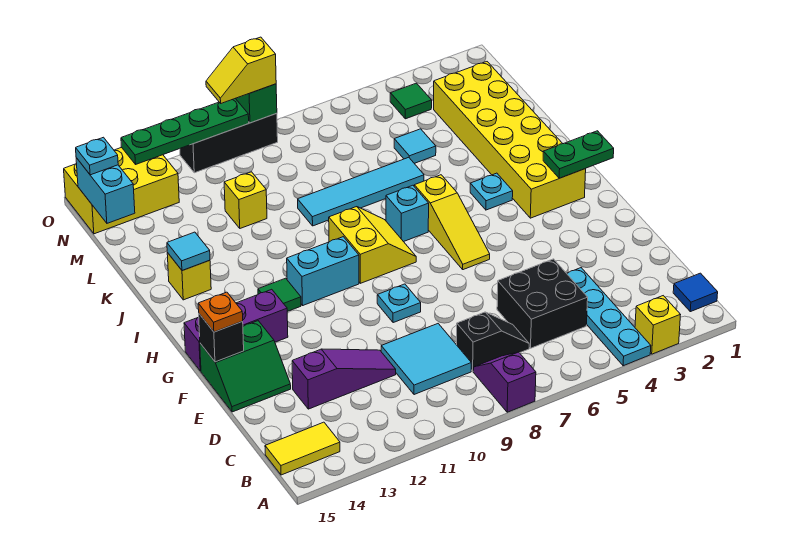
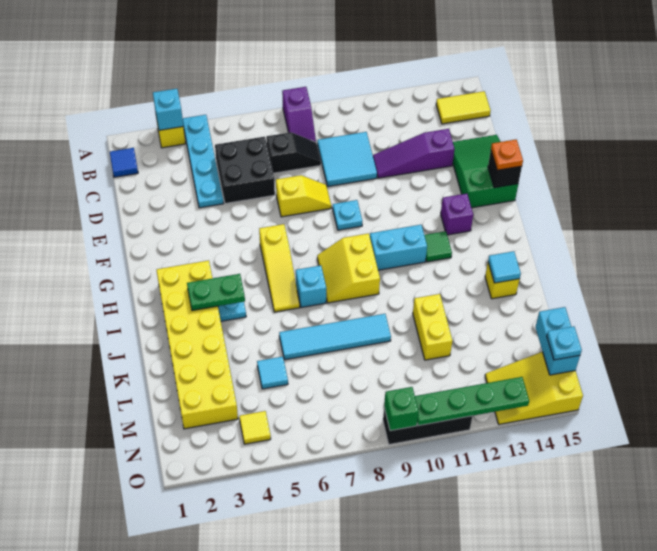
none -> cyan brick A3 level 2
black slope C7:C8 level 1 top 8 -> black slope C7:C8 level 1 top 7
green slope E14:F15 level 1 top F -> green slope D14:F15 level 1 top F
yellow slope G6:I6 level 1 top I -> yellow slope G6:I6 level 1 top G
purple brick G13:G15 level 1 -> purple brick G13 level 1
green plate H1:H2 level 2 -> green plate I3:I4 level 2
yellow brick L11 level 1 -> yellow brick K11:L11 level 1
green tile N4 level 1 -> yellow tile N4 level 1
yellow brick N13:O15 level 1 -> yellow slope N13:O15 level 1 top 15
yellow slope O9:O10 level 3 top 9 -> yellow slope E7:E8 level 1 top 7

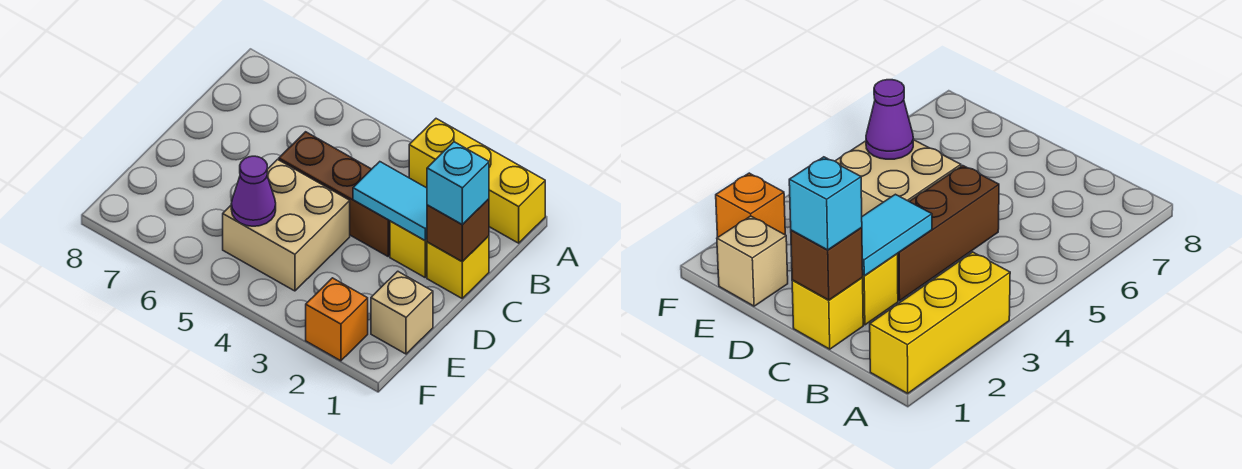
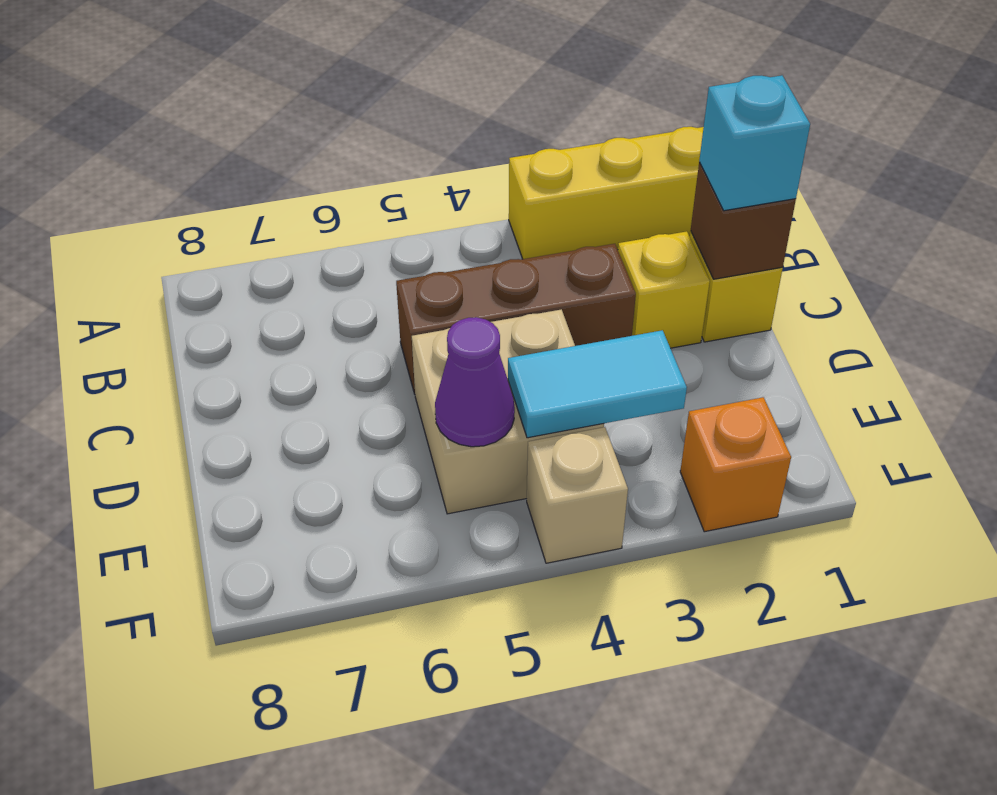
cyan tile C2:C3 level 2 -> cyan tile E3:E4 level 2
tan brick E1 level 1 -> tan brick F4 level 1

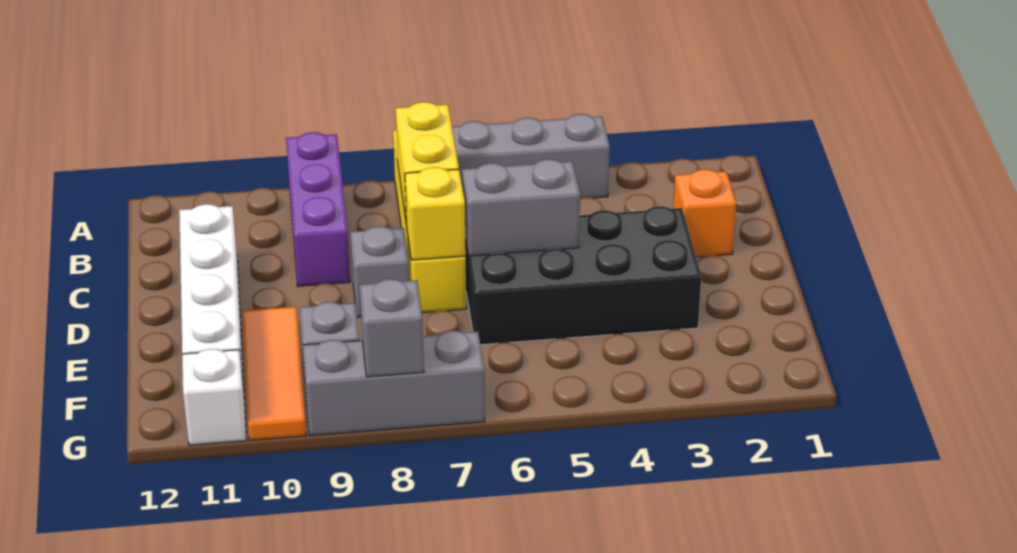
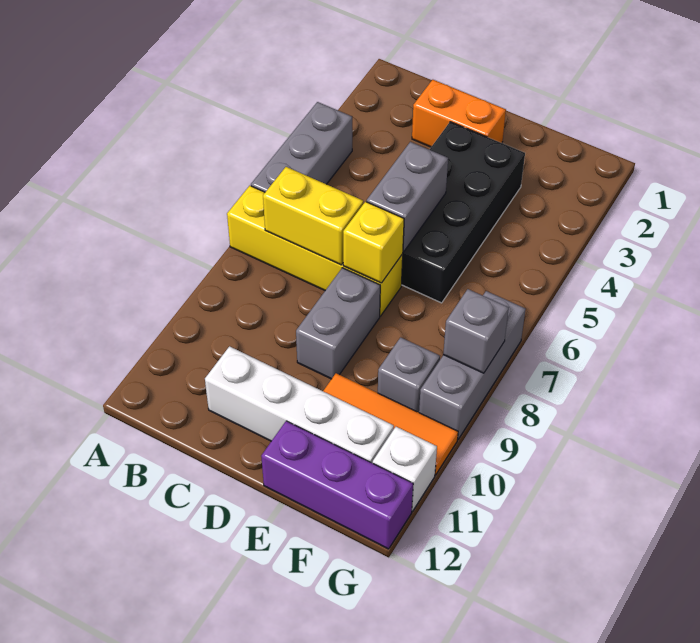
purple brick A9:C9 level 1 -> purple brick E12:G12 level 1
orange brick C2 level 1 -> orange brick C2:D2 level 1
grey brick D8 level 1 -> grey brick D8:D9 level 1

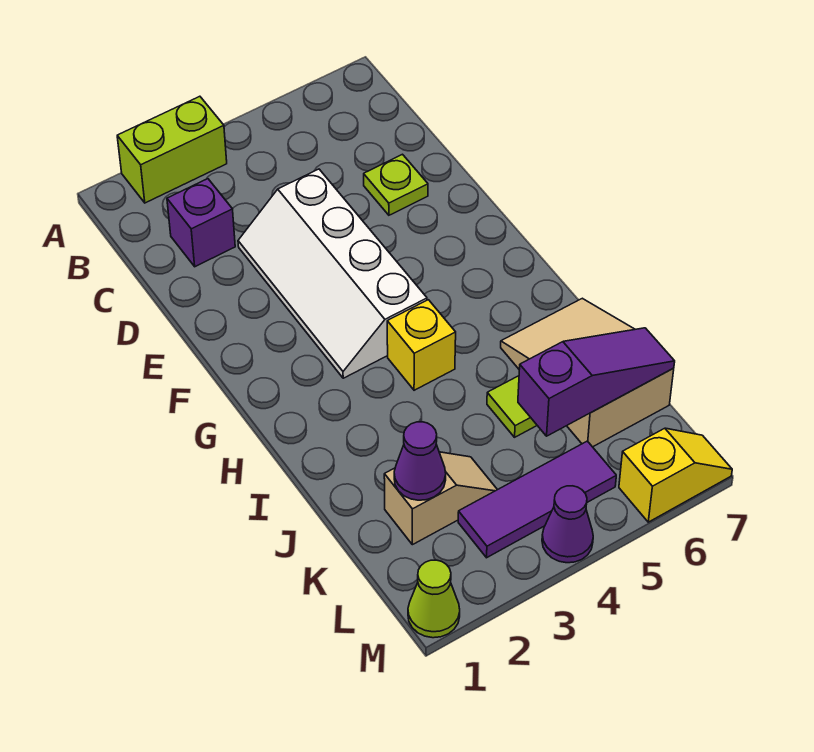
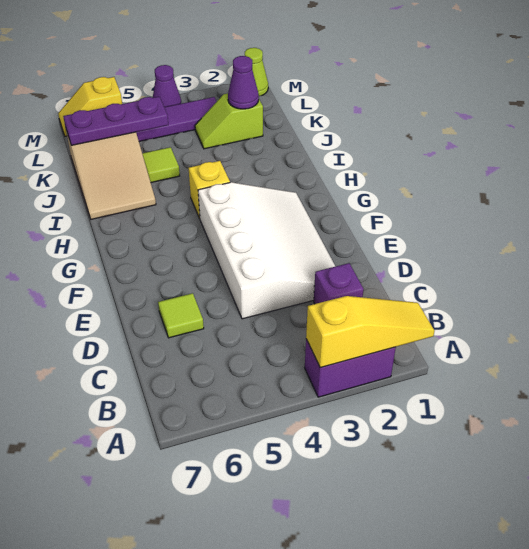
none -> yellow slope A1:A3 level 2 top 3
lime brick A2:A3 level 1 -> purple brick A2:A3 level 1
white slope D3:G4 level 1 top 4 -> white slope D2:G4 level 1 top 4
lime plate D6 level 1 -> lime tile D6 level 1
tan slope K2:K3 level 1 top 2 -> lime slope K2:K3 level 1 top 2
purple slope K5:K7 level 2 top 5 -> purple plate K5:K7 level 2

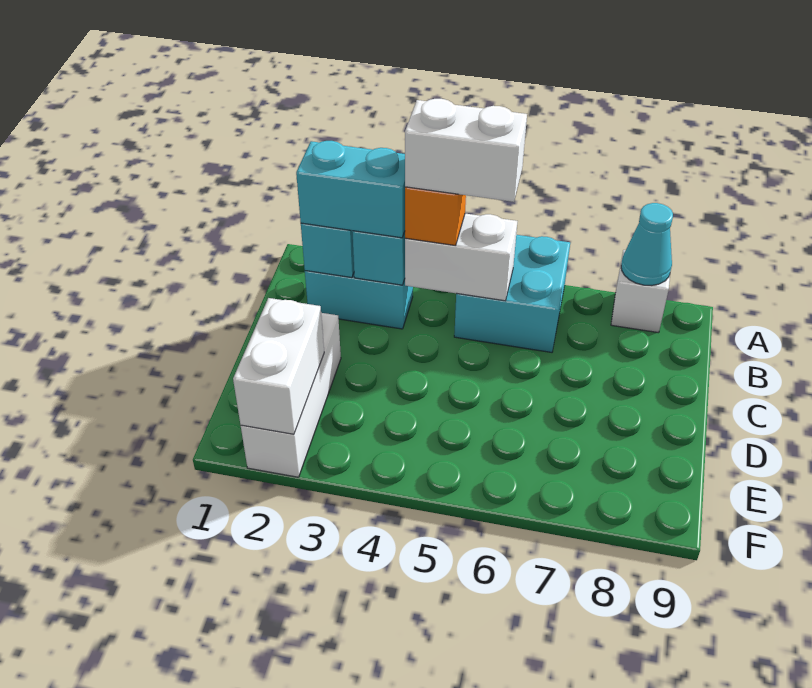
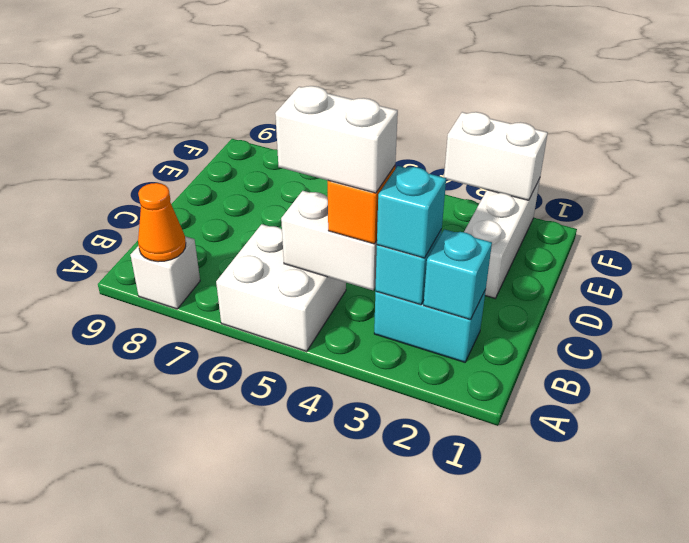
cyan brick A5:B6 level 1 -> white brick A5:B6 level 1
cyan cone A8 level 2 -> orange cone A8 level 2
cyan brick B2:B3 level 3 -> cyan brick B3 level 3
white brick E2:F2 level 2 -> white brick F2:F3 level 2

····················

Exercise directions
Only the lines from the one that contains "purple brick A9:C9" through the last line of the records may appear in the answer, retyped exactly and with no pictures.

Solution for this problem
purple brick A9:C9 level 1 -> purple brick E12:G12 level 1
orange brick C2 level 1 -> orange brick C2:D2 level 1
grey brick D8 level 1 -> grey brick D8:D9 level 1

none -> yellow slope A1:A3 level 2 top 3
lime brick A2:A3 level 1 -> purple brick A2:A3 level 1
white slope D3:G4 level 1 top 4 -> white slope D2:G4 level 1 top 4
lime plate D6 level 1 -> lime tile D6 level 1
tan slope K2:K3 level 1 top 2 -> lime slope K2:K3 level 1 top 2
purple slope K5:K7 level 2 top 5 -> purple plate K5:K7 level 2

cyan brick A5:B6 level 1 -> white brick A5:B6 level 1
cyan cone A8 level 2 -> orange cone A8 level 2
cyan brick B2:B3 level 3 -> cyan brick B3 level 3
white brick E2:F2 level 2 -> white brick F2:F3 level 2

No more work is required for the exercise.